■ Описание задания
Найдите в записях все строки со словом «numericTimeSignature» и выпишите их целиком.
++++ Записи для задания
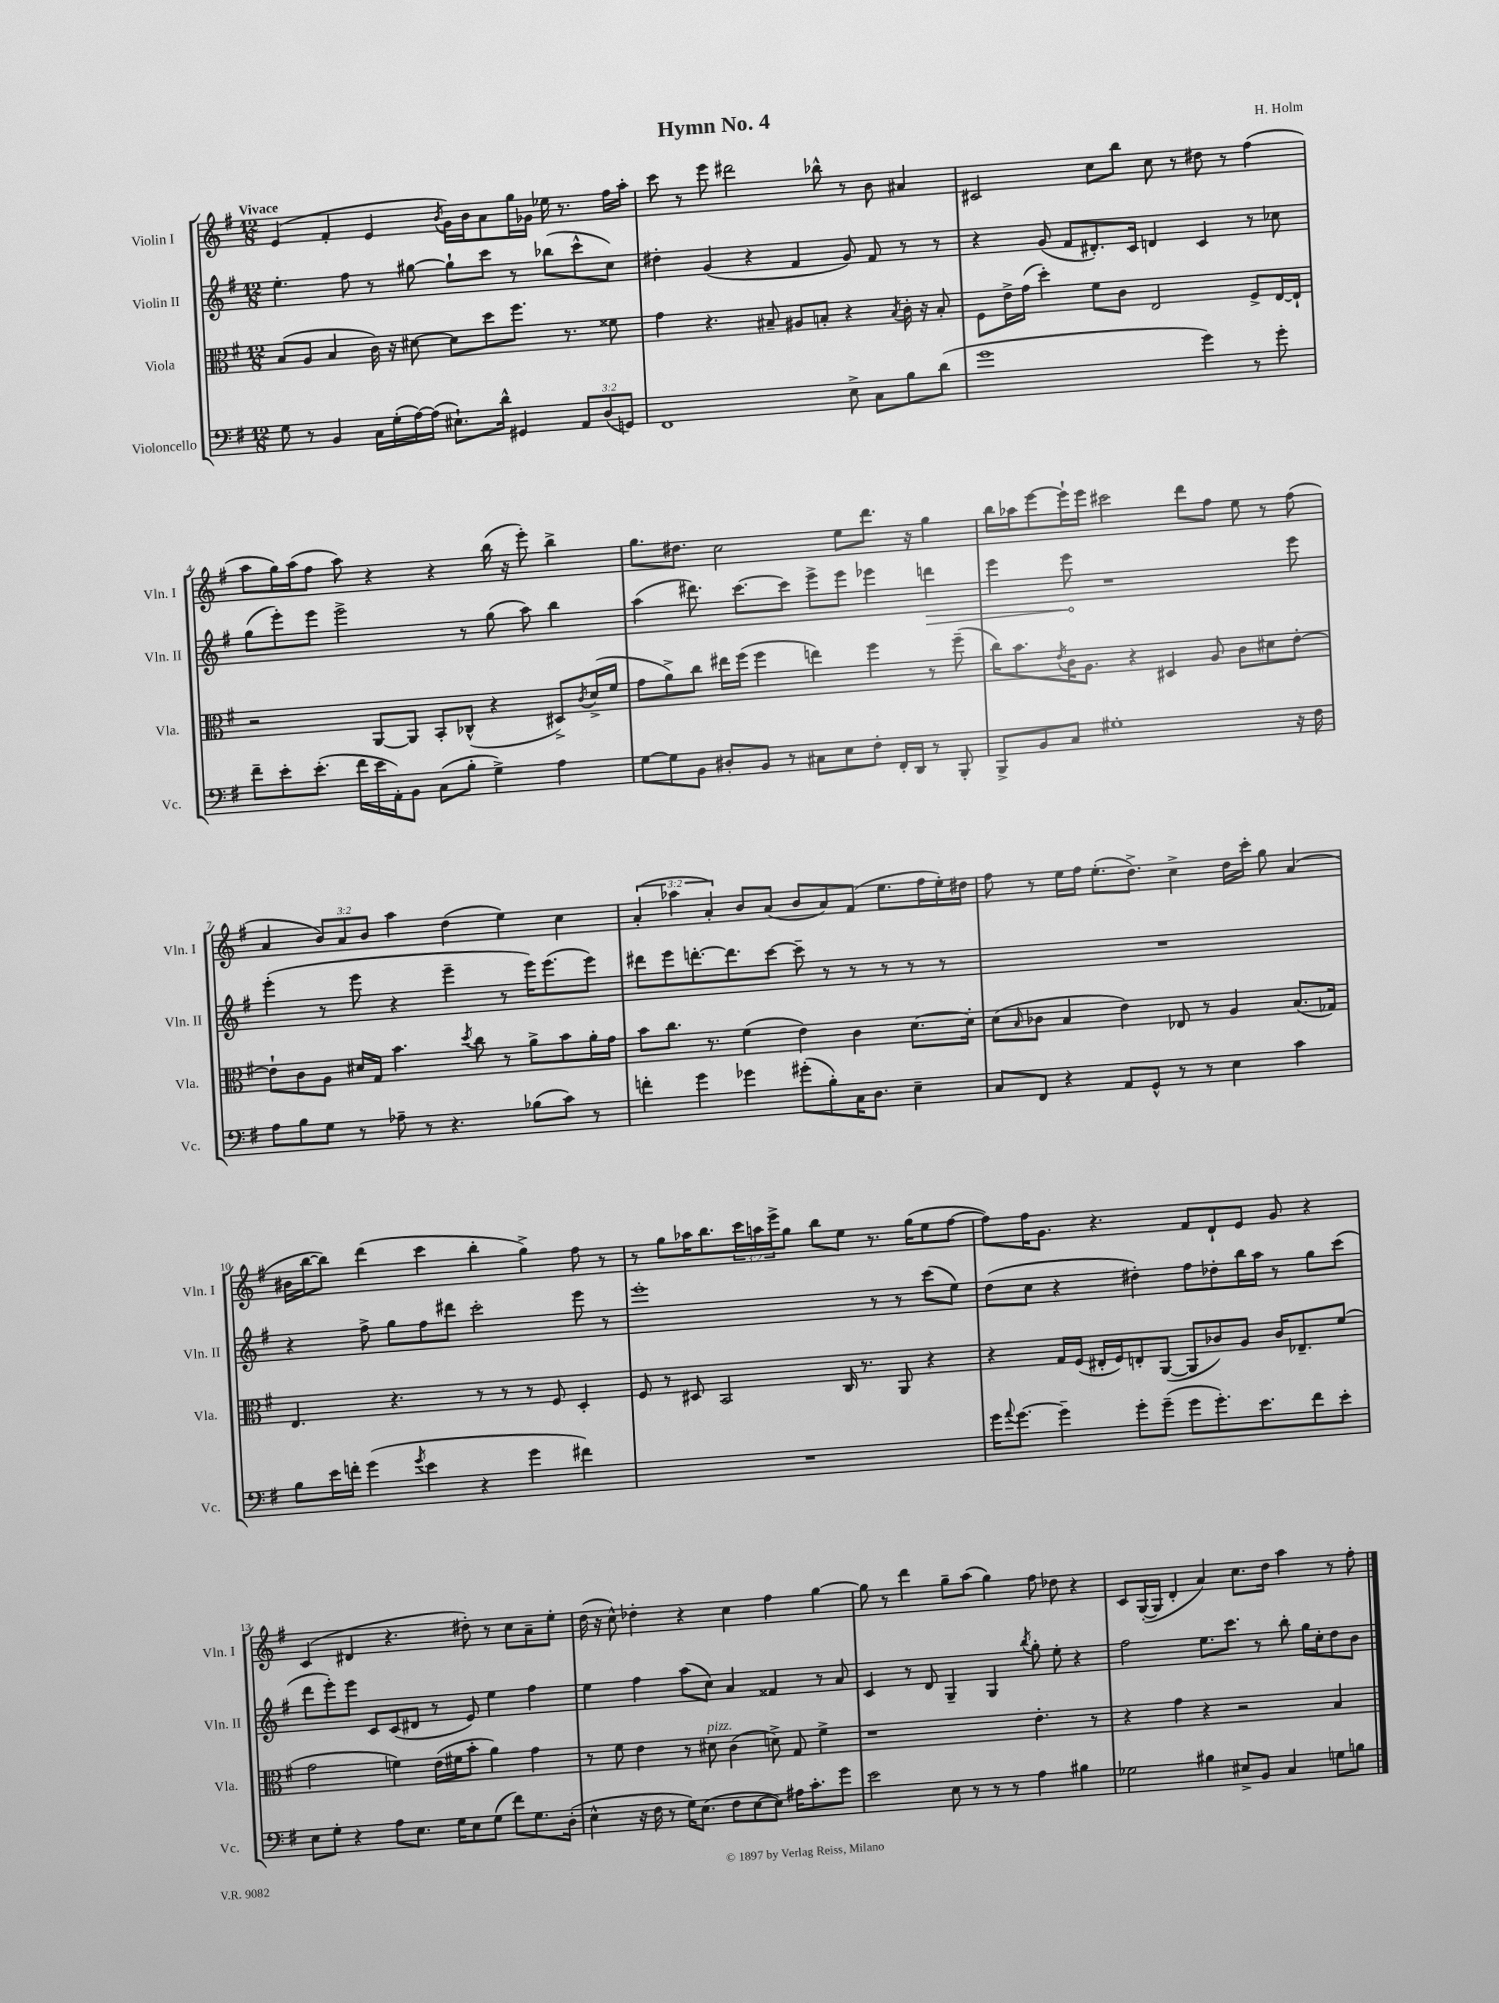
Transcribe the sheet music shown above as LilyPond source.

\header { title = "Hymn No. 4" composer = "H. Holm" }
<<
\new StaffGroup <<
\new Staff = "s0" \with { instrumentName = "Violin I" shortInstrumentName = "Vln. I" } {
    \clef treble \key g \major \numericTimeSignature \time 12/8 \override Staff.TupletNumber.text = #tuplet-number::calc-fraction-text \tempo "Vivace"
    e'4( fis'4-. e'4 \acciaccatura { b'8 } g'16) b'16 a'8 g''16 ges'16 ees''16 r8. fis''16 a''16-. |
    c'''8 r8 e'''8 dis'''2 bes''8-^ r8 b'8 ais'4 |
    cis'2 c''8 b''8 c''8 r8 dis''8 r8 fis''4( |
    a''8 g''16) a''16( fis''8 a''8) r4 r4 b''16( r16 e'''8-.) b''4-> |
    g''8. dis''8. c''2 e''8 d'''8. r16 g''4 |
    b''16 aes''16 e'''8~ e'''16-! e'''16 cis'''2 d'''8 fis''8 e''8 r8 fis''8( |
    a'4 \tuplet 3/2 { b'8) a'8 b'8 } a''4 d''4( e''4) c''4 |
    \tuplet 3/2 { a'4-.( aes''4 a'4-.) } b'8 a'8( b'8 a'8) fis'8( e''8. fis''16 e''16-.) dis''16 |
    fis''8 r8 e''16 fis''16 e''8.-.( d''8.->) c''4-> d''16 c'''16-. g''8 a'4( |
    bis'16 b''16~ b''8) d'''4( c'''4 b''4-. g''4->) fis''8 r8 |
    r8 g''8 aes''16 b''8. \tuplet 3/2 { c'''16 a''16 e'''16-> } g''8 b''8 e''8 r8. g''16( e''8 fis''8~ |
    fis''8) fis''16 g'8. r4. fis'8 d'8-! e'8 g'8 r4 |
    c'4( dis'4 r4. dis''8-.) r8 c''8 a'8-- e''8-. |
    d''16( r16 c''8-^) des''4-. r4 c''4 fis''4 g''4~ |
    g''8 r8 d'''4 g''8-- a''8( g''4) fis''8 des''8 r4 |
    c'8 g16~-.( g16 d'4-. a'4) c''8. d''16 a''4 r8 fis''8-. \bar "|." |
}
\new Staff = "s1" \with { instrumentName = "Violin II" shortInstrumentName = "Vln. II" } {
    \clef treble \key g \major \numericTimeSignature \time 12/8
    e''4.-. fis''8 r8 gis''8~ gis''8-! c'''8 r8 bes''8( c'''8-^ c''8) |
    dis''4-. g'4( r4 fis'4 g'8) fis'8 r8 r8 |
    r4 g'8( fis'8 dis'8.-.) c'16 d'4 c'4 r8 ces''8 |
    g''8( e'''8-.) e'''8 e'''2-> r8 g''8( a''8) b''4 |
    a''4( dis'''8.) c'''8.~ c'''8 e'''8-> e'''8 ees'''4 \once \override Hairpin.circled-tip = ##t d'''4\> |
    e'''4 e'''8\! r1 e'''8 |
    e'''4-.( r8 e'''8 r4 e'''4-- r8 e'''16) e'''8.( e'''8) |
    dis'''8 e'''8 d'''8.~-. d'''8. c'''8~ c'''8-- r8 r8 r8 r8 r8 |
    R1. |
    r4 fis''8-> g''8 fis''8 dis'''8 c'''2-. e'''8 r8 |
    e'''1-. r8 r8 c'''8( e''8) |
    d''8( c''8 r4 dis''4-.) fis''8 des''8-. b''16 a''16 r8 g''8 c'''8( |
    d'''8 e'''8-.) e'''8 c'8 c'8( dis'8 r8 e'8) e''4 fis''4 |
    e''4 fis''4 a''8( c''8) a'4 fisis'4 r8 a'8 |
    c'4 r8 d'8 g4-- g4 \acciaccatura { b''8 } g''8-. e''8-. r4 |
    fis''2 e''8. c'''8. r8 b''8-. g''16 c''16-. d''8 b'8 \bar "|." |
}
\new Staff = "s2" \with { instrumentName = "Viola" shortInstrumentName = "Vla." } {
    \clef alto \key g \major \numericTimeSignature \time 12/8
    b8( a8 b4 c'16) r16 dis'8~ dis'8 d''8 fis''8. r8. fisis'8 |
    g'4 r4. bis8-- ais8 b8-. r4 \acciaccatura { b8 } c'16-. r16 b8-. |
    fis8 e'16-> g'16( d''4-.) fis'8 c'8 e2 fis8-> e16~ e16-! |
    r2 a,8~ a,8 b,8-. ces8-^( r4 dis8->) \acciaccatura { c'8 } d'16->( fis'16 |
    g'8 a'8->) c''8 eis''16 fis''16( fis''4 e''4) fis''4 r8 fis''8--( |
    c''16) b'8. \acciaccatura { e'8 } c'16 a8. r4 dis4 a8 c'8 dis'8 e'8~-. |
    e'8-! c'8 a8 dis'16 g16 b'4. \acciaccatura { d''8 } c''8 r8 a'8-> b'8 a'16-. g'16 |
    b'8 c''8. r8. fis'4( e'4) c'4 d'8.~ d'16-. |
    d'8( \grace { b16 } ces'8 b4 e'4) ees8 r8 a4 b8.( ges16) |
    e4. r4. r8 r8 r8 fis8 d4-. |
    fis8 r8 dis8 b,2 c16 r8. a,8 r4 |
    r4 g16 fis16( eis16-. fis16) e8-. a,8~( a,8 ces'8) a8 ces'16 ees8.-- fis'8( |
    g'2 f'4) e'16( fis'16 b'8-. a'4) g'4 |
    r8 fis'8 e'4 r8 dis'8^\markup { \italic "pizz." } c'4( d'8->) g8 fis'4-> |
    r1 e'4.-. r8 |
    r4 g'4 r4 r2 b4 \bar "|." |
}
\new Staff = "s3" \with { instrumentName = "Violoncello" shortInstrumentName = "Vc." } {
    \clef bass \key g \major \numericTimeSignature \time 12/8 \override Staff.TupletNumber.text = #tuplet-number::calc-fraction-text
    g8 r8 b,4 c16 g16-.( a16~) a16( eis8.-!) d'16-^ gis,4 \tuplet 3/2 { a,8 d8( g,8) } |
    fis,1 e8-> c8 b8 d'8( |
    g'1 g'4) r8 g'8-. |
    fis'8-- e'8-. e'8.-.( fis'16 e'16 a,16-.) b,8 c8( b8-. g4->) a4 |
    g8~ g8 b,8 dis8-. b,8 r8 cis8 e8 fis8-. fis,16-. d,16 r8 b,,8-. |
    b,,8-> b,8 c8 gis1-. r16 fis16 |
    a8 b8 g8 r8 aes8-- r8 r4. bes8( c'8) r8 |
    f'4-. g'4 ges'4 gis'8-.( b8-.) c16 d8. e4-- |
    c8 fis,8 r4 a,8 g,8-^ r8 r8 e4 c'4 |
    b8 e'16 f'16-. g'4( \acciaccatura { g'8 } e'4 r4 g'4 fis'4) |
    R1. |
    g'16 \appoggiatura { a'8 } g'8.~ g'4-- g'8-. g'8--( g'8 g'8.-.) e'8. fis'8 e'8-. |
    e8 g8-. r4 a8 e8. g16 e8 g8( fis'8) g8. d16-.( |
    e4-^ r16 fis16 r8 g16) e8.( fis8 e8~ e8) ais16 c'8.-. g'8 |
    e'2 e8 r8 r8 r8 a4 bis4 |
    ges2 bis4 eis8-> b,8 c4 g8 b8 \bar "|." |
}
>>
>>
++++++++
■ Правильный ответ
    \clef treble \key g \major \numericTimeSignature \time 12/8 \override Staff.TupletNumber.text = #tuplet-number::calc-fraction-text \tempo "Vivace"
    \clef treble \key g \major \numericTimeSignature \time 12/8
    \clef alto \key g \major \numericTimeSignature \time 12/8
    \clef bass \key g \major \numericTimeSignature \time 12/8 \override Staff.TupletNumber.text = #tuplet-number::calc-fraction-text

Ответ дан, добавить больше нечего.